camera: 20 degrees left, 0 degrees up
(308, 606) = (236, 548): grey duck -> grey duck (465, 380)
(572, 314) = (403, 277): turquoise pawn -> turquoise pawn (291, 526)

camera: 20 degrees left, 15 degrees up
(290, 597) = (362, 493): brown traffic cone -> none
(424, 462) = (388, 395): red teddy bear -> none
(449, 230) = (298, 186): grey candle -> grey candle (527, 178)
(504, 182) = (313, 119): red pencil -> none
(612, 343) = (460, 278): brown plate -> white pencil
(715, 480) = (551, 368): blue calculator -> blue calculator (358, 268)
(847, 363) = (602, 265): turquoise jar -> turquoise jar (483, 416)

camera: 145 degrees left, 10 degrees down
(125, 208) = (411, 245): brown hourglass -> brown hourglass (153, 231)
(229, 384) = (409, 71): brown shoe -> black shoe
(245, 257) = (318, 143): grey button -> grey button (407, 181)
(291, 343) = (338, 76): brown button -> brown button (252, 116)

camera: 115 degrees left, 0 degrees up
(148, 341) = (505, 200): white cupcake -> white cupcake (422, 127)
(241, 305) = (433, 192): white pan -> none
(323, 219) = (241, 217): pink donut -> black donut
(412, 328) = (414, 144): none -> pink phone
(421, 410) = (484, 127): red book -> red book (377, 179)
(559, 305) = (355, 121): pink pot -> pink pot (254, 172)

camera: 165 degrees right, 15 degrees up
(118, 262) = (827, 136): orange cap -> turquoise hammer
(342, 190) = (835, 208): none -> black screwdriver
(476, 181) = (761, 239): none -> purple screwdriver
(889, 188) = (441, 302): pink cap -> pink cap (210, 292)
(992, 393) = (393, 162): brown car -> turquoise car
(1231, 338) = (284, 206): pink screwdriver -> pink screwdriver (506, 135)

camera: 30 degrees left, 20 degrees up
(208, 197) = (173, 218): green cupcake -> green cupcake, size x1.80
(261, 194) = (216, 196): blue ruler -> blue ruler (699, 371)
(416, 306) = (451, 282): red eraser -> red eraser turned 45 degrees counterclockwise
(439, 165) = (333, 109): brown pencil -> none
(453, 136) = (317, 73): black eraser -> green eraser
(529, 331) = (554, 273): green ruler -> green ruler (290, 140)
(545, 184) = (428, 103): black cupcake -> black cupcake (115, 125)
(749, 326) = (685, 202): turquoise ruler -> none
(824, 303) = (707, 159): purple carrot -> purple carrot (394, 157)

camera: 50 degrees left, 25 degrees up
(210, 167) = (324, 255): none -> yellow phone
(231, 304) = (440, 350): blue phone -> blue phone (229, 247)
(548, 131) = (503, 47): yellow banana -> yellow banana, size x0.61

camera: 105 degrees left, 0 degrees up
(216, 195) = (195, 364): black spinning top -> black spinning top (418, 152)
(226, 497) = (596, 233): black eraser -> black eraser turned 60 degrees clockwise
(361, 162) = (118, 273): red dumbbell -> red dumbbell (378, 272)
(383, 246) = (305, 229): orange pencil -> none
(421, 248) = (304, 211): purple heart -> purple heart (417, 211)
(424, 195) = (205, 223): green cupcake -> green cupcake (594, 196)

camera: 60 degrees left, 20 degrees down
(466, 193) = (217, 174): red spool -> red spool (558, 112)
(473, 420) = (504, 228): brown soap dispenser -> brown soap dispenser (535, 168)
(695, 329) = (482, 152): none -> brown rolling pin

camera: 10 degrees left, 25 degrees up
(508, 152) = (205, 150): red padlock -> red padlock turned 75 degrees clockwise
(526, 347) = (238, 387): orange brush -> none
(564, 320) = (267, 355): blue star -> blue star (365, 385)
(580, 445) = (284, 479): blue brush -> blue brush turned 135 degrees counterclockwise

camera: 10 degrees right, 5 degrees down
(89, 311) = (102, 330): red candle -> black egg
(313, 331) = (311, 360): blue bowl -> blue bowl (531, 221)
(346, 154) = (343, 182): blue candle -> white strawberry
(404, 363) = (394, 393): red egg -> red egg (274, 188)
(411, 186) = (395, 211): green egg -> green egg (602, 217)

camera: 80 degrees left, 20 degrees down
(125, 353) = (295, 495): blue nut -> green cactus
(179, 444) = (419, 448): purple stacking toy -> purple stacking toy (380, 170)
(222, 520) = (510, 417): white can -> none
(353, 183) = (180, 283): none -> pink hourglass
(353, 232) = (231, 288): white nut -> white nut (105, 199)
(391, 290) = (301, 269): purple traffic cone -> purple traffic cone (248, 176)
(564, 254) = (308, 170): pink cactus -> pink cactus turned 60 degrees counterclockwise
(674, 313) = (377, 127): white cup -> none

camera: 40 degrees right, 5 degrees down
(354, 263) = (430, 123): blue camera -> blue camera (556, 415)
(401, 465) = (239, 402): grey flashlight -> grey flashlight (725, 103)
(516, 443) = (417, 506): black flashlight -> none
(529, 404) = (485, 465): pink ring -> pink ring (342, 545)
● ● ● ● ●
WHAT IS REQUIRED >>
Among the entries above, determine how many lines contain "turquoise", then output only that number.

YOUR RESPONSE >>
5